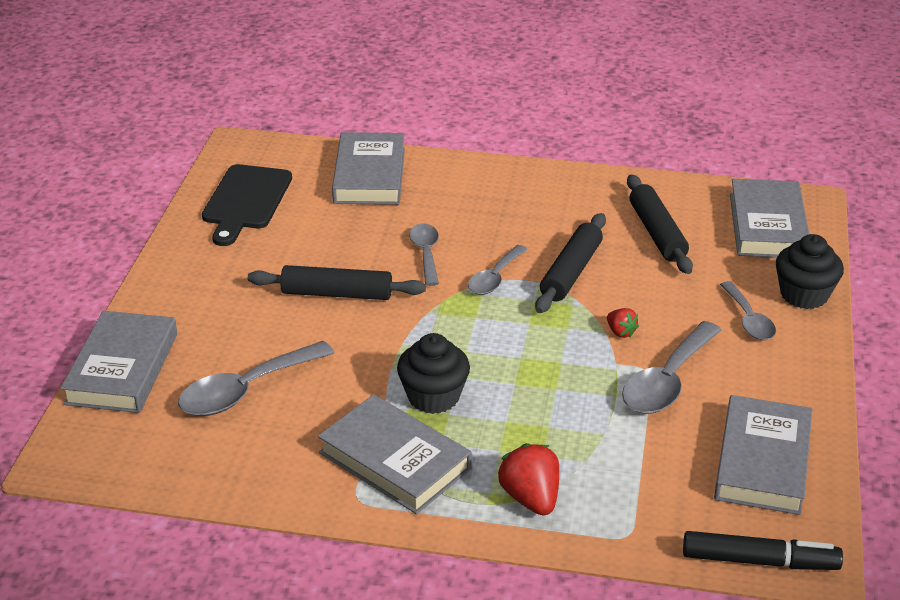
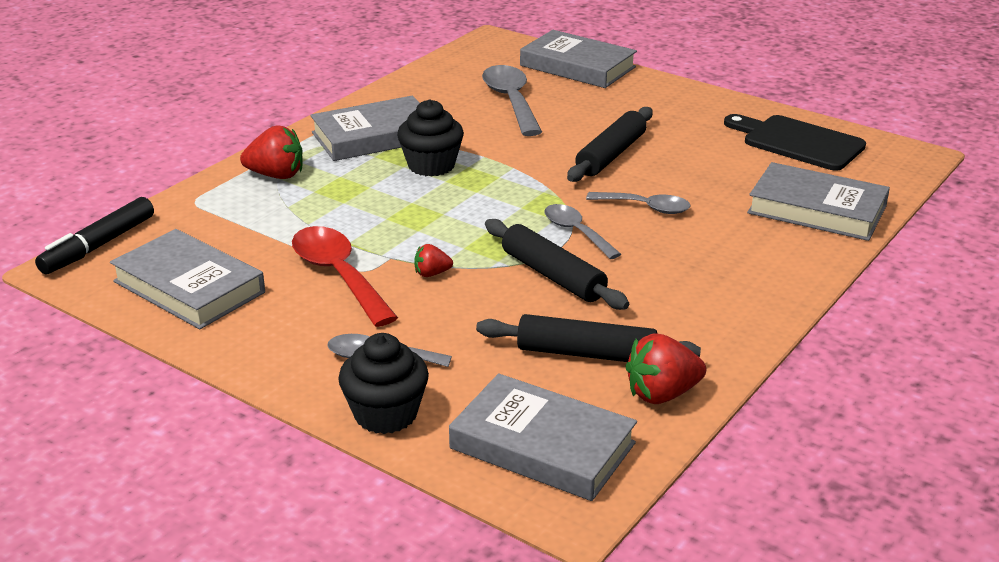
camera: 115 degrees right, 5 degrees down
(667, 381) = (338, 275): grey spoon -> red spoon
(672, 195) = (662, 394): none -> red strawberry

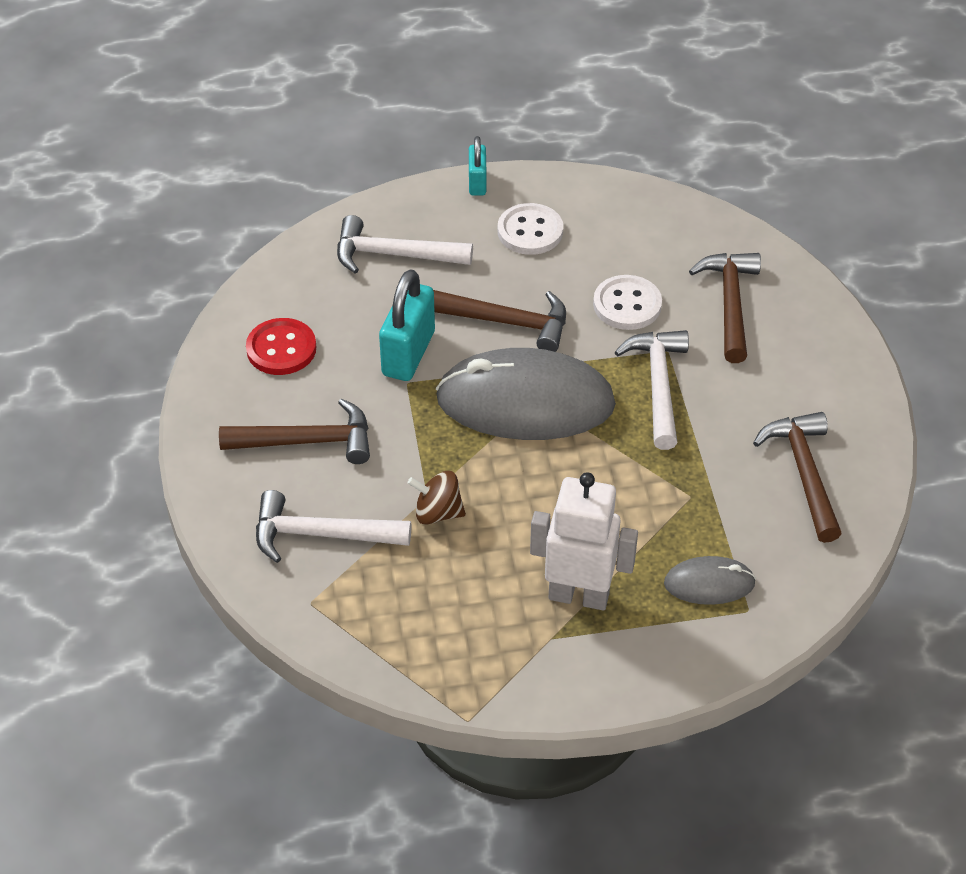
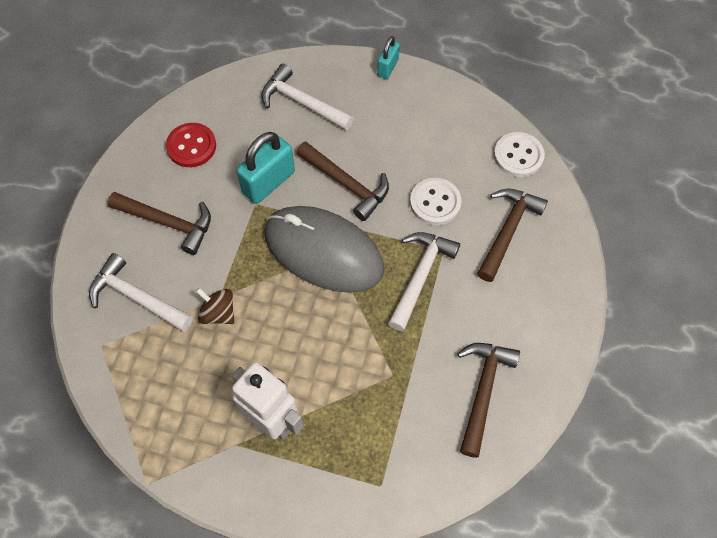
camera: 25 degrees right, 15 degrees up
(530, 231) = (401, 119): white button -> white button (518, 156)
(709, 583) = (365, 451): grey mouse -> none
...
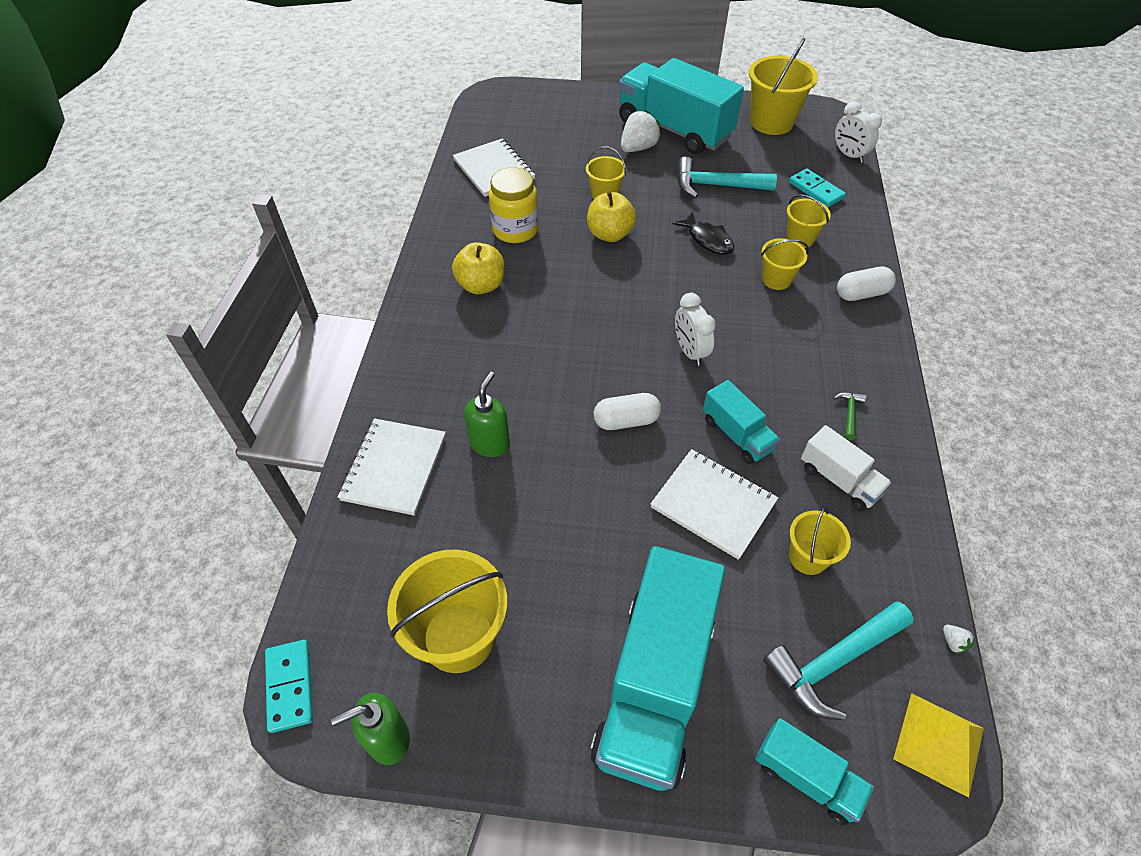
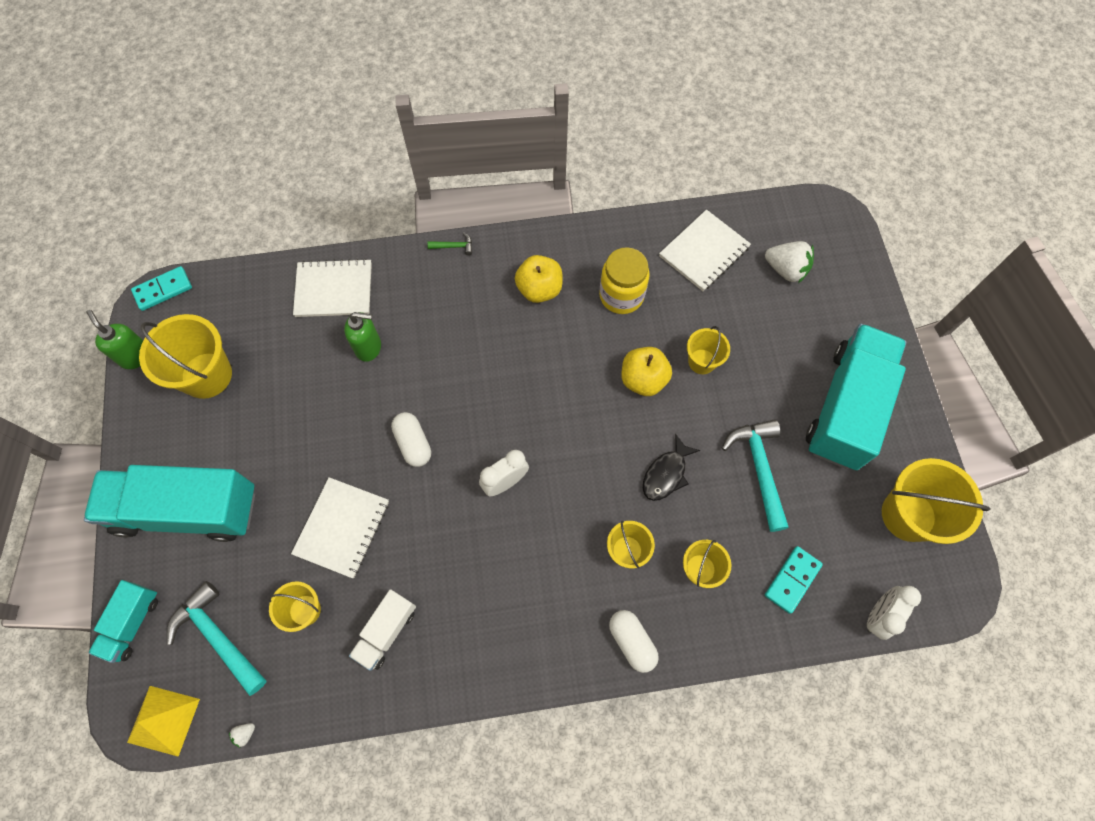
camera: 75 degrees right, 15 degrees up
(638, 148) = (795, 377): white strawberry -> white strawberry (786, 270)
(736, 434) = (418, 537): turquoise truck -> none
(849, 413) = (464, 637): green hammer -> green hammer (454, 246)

EXERCISE AIM: Say how many lines of the records include the string "camera"; the number alone is enough.

WRITTEN ANSWER: 3